*WHAT THE EXERCISE ASKS*
Before printing, remove every picture; then print the lines below exactly, from the first line through the line containing "brown slope E10:F10".

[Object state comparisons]
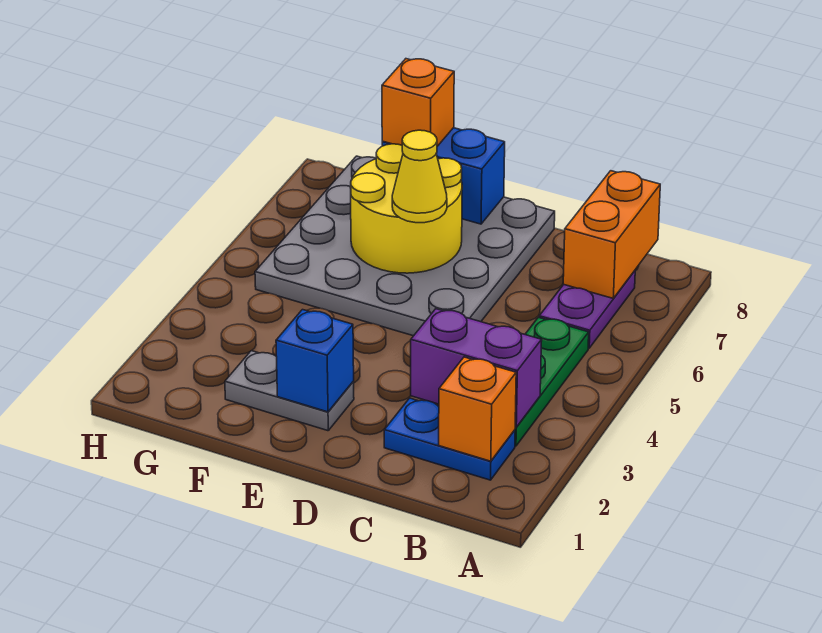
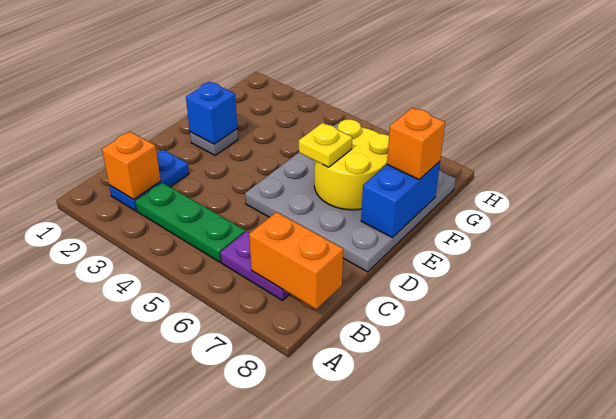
purple brick B3:C3 level 2 -> none
grey plate E2:F2 level 1 -> grey plate E2 level 1
yellow cone E6 level 3 -> yellow plate E6 level 3

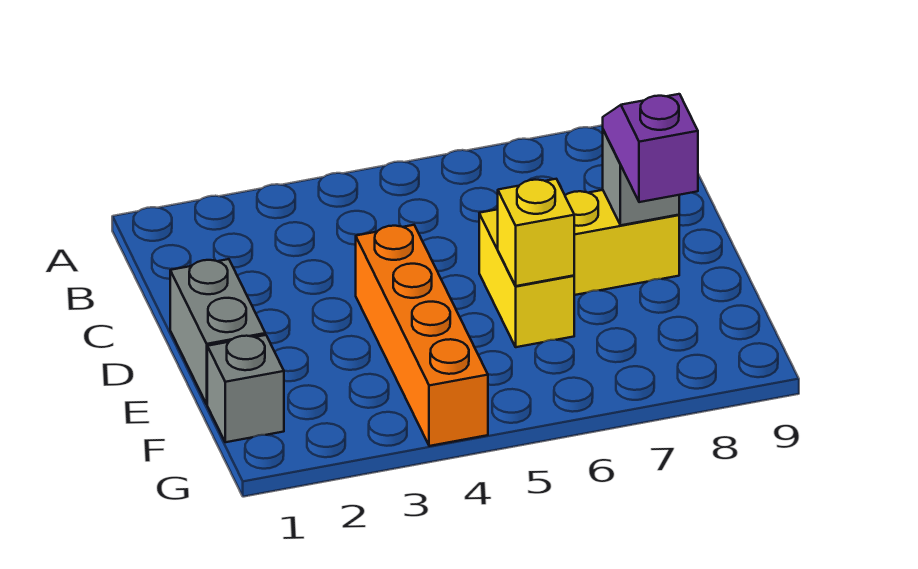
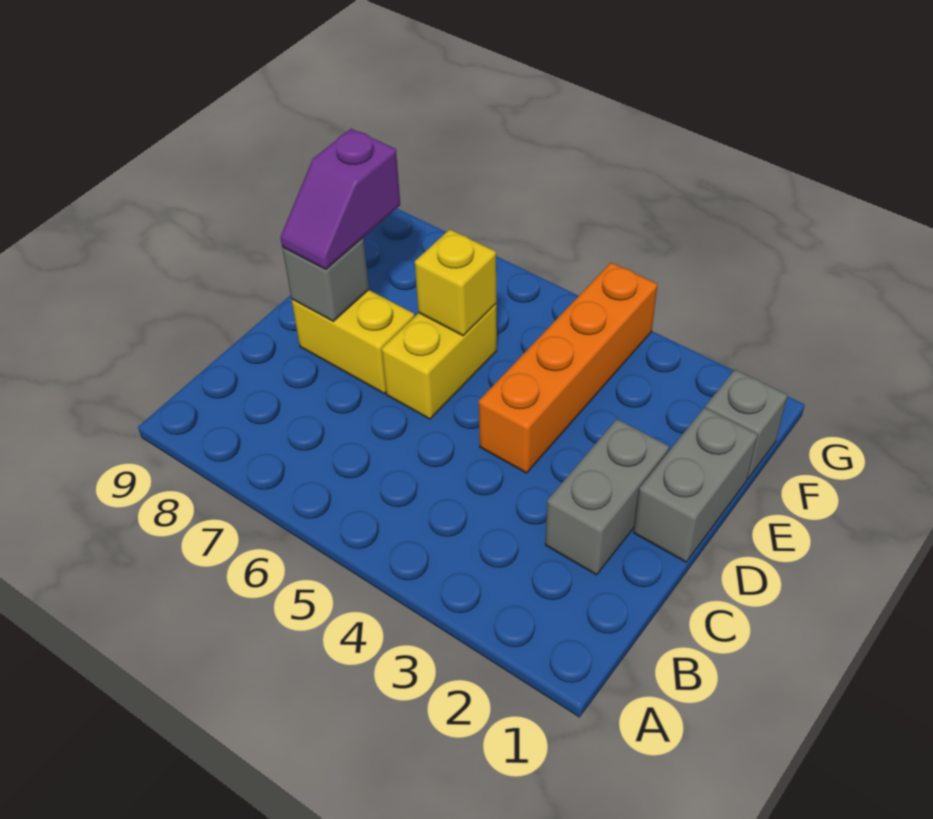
none -> grey brick C2:D2 level 1

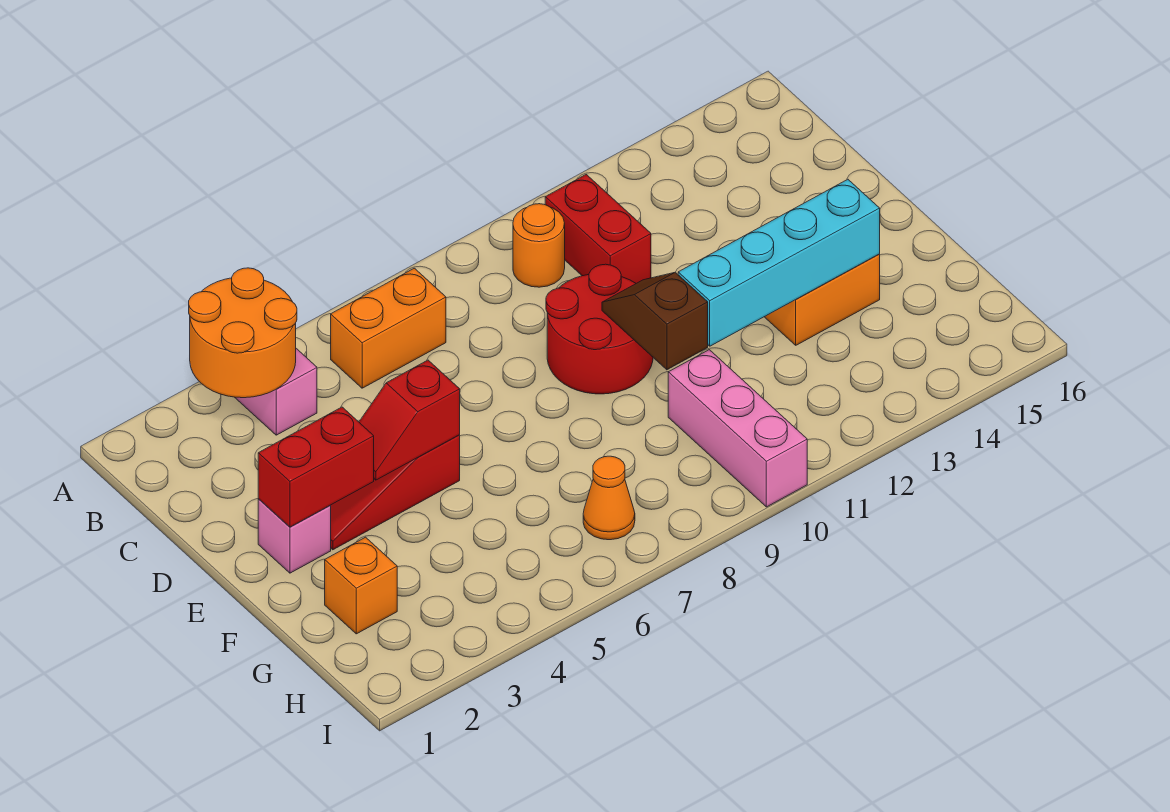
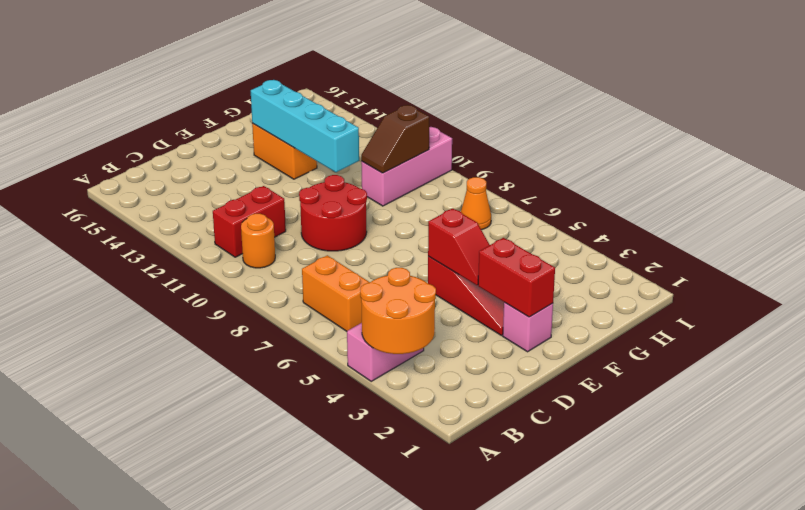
brown slope E10:F10 level 2 top F -> brown slope G10:H10 level 2 top H
orange brick G2 level 1 -> none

*TASK ANSWER*
purple brick B3:C3 level 2 -> none
grey plate E2:F2 level 1 -> grey plate E2 level 1
yellow cone E6 level 3 -> yellow plate E6 level 3

none -> grey brick C2:D2 level 1

brown slope E10:F10 level 2 top F -> brown slope G10:H10 level 2 top H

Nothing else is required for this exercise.